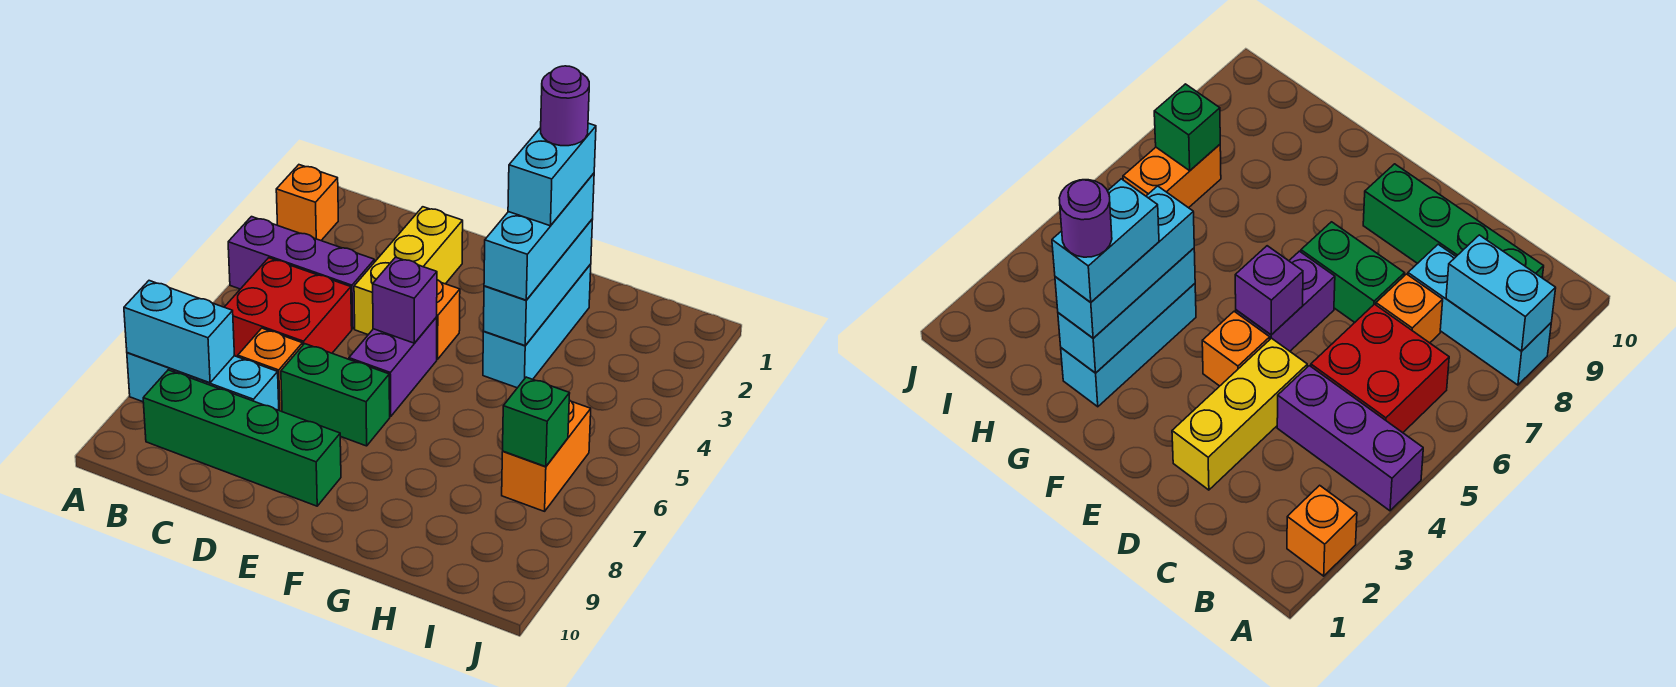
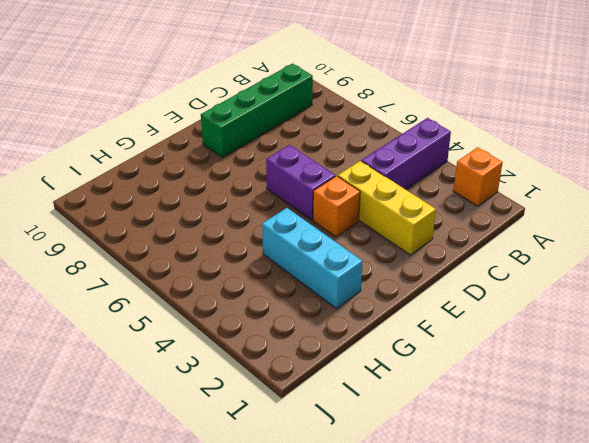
none -> cyan brick A8:C8 level 1
none -> red brick B5:C6 level 1
none -> orange brick C7 level 1

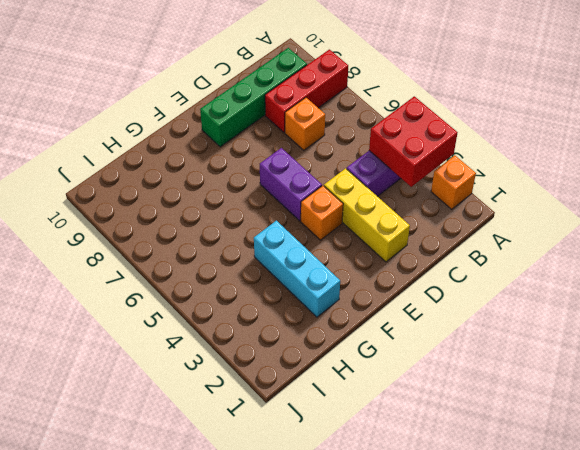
red brick A3:B4 level 2 -> red brick B5:C6 level 1
red brick A8:C8 level 1 -> cyan brick A8:C8 level 1
none -> green brick D7:E7 level 1
none -> orange brick I6:I7 level 1
none -> cyan brick A8:B8 level 2

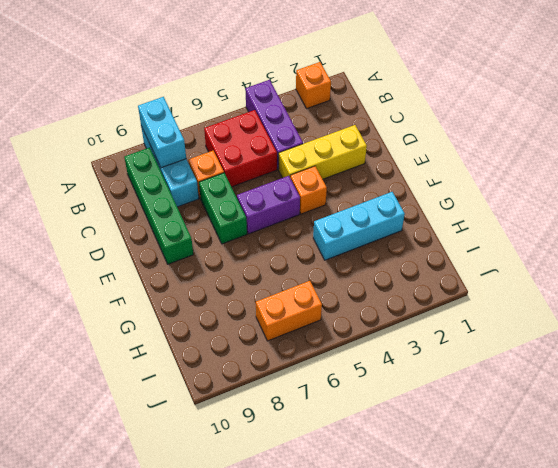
none -> purple brick E5 level 2
none -> cyan brick G2:G4 level 2
none -> green brick I7 level 2

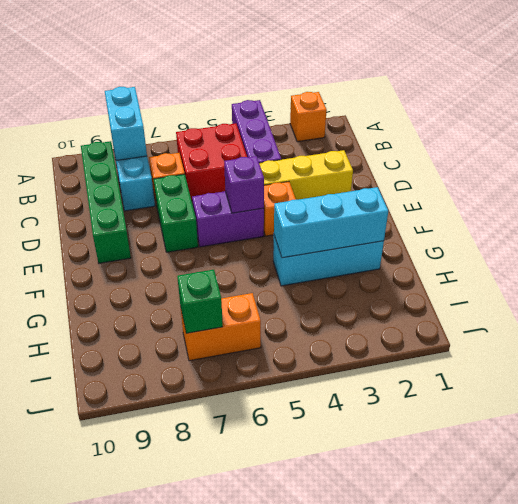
none -> cyan brick G2:G4 level 3
none -> cyan brick G2:G3 level 4
none -> purple round brick G2 level 5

----------------------------------------

Give back exactly the lines from the one that contains "none -> cyan brick A8:B8 level 2" to the final line of the data above, both included, with all pictures removed.

none -> cyan brick A8:B8 level 2

none -> purple brick E5 level 2
none -> cyan brick G2:G4 level 2
none -> green brick I7 level 2

none -> cyan brick G2:G4 level 3
none -> cyan brick G2:G3 level 4
none -> purple round brick G2 level 5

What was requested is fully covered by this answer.